Goal of the exercise - Please set down only the lines from the one containing "D4: diode (A" through the end of the entries below, exactly, minus any pictures.

::::

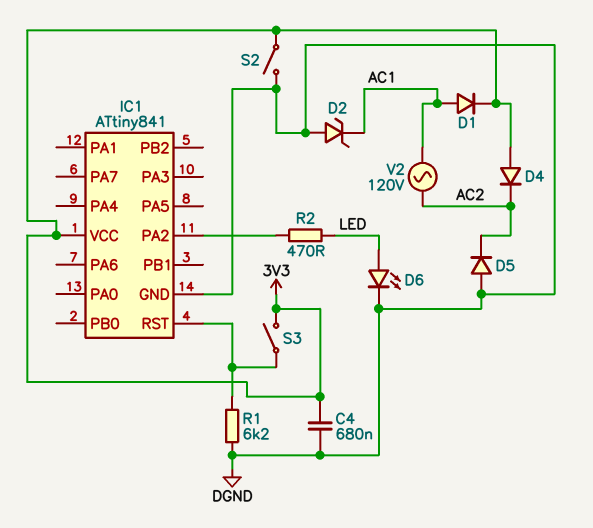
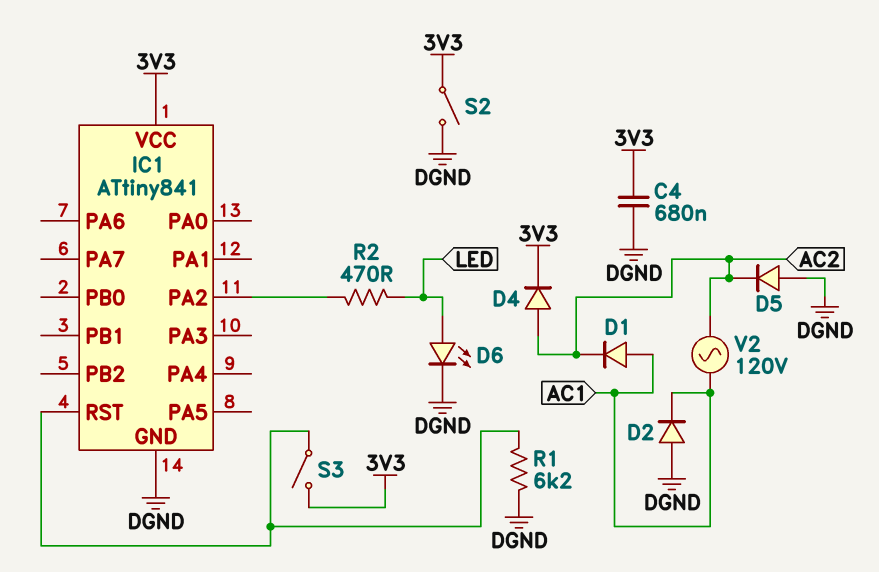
D1: diode (A AC1, K 3V3) -> diode (A AC1, K AC2)
D2: zener (A DGND, K AC1) -> diode (A DGND, K AC1)
D4: diode (A 3V3, K AC2) -> diode (A AC2, K 3V3)

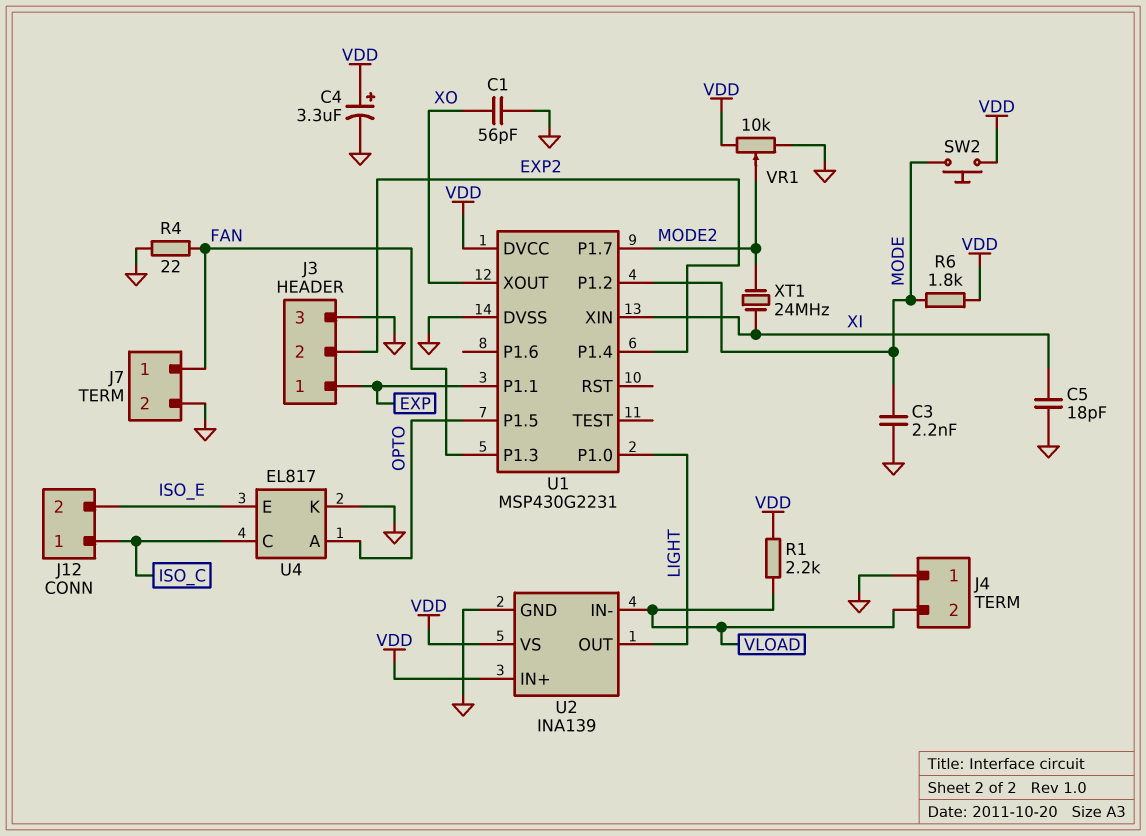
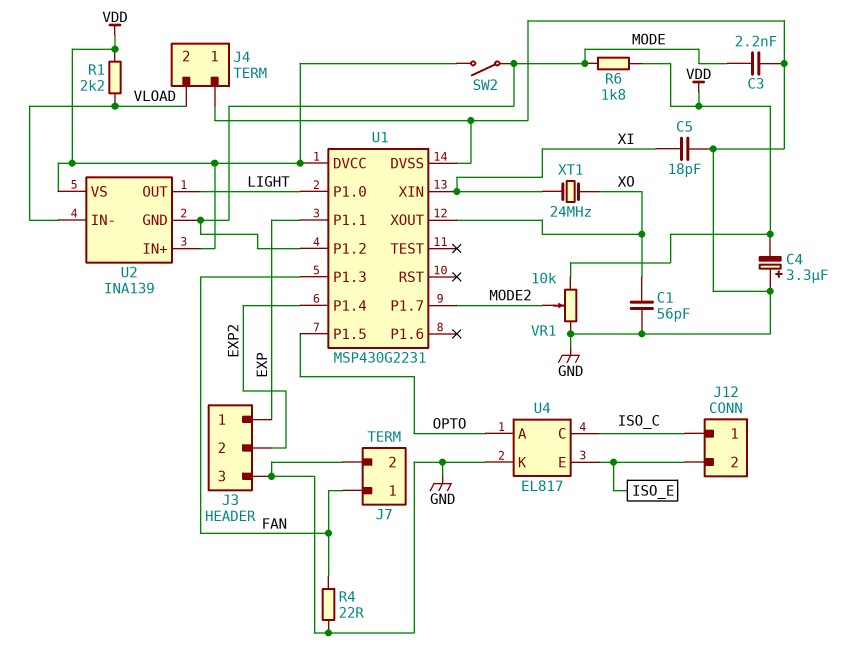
C4: 3.3uF (plus VDD, minus GND) -> 3.3uF (plus GND, minus VDD)
SW2: button (MODE, VDD) -> switch (MODE, VDD)
U2 pin GND: GND -> MODE
XT1: 24MHz (MODE2, XI) -> 24MHz (XI, XO)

::::

Exercise response -
D4: diode (A 3V3, K AC2) -> diode (A AC2, K 3V3)

C4: 3.3uF (plus VDD, minus GND) -> 3.3uF (plus GND, minus VDD)
SW2: button (MODE, VDD) -> switch (MODE, VDD)
U2 pin GND: GND -> MODE
XT1: 24MHz (MODE2, XI) -> 24MHz (XI, XO)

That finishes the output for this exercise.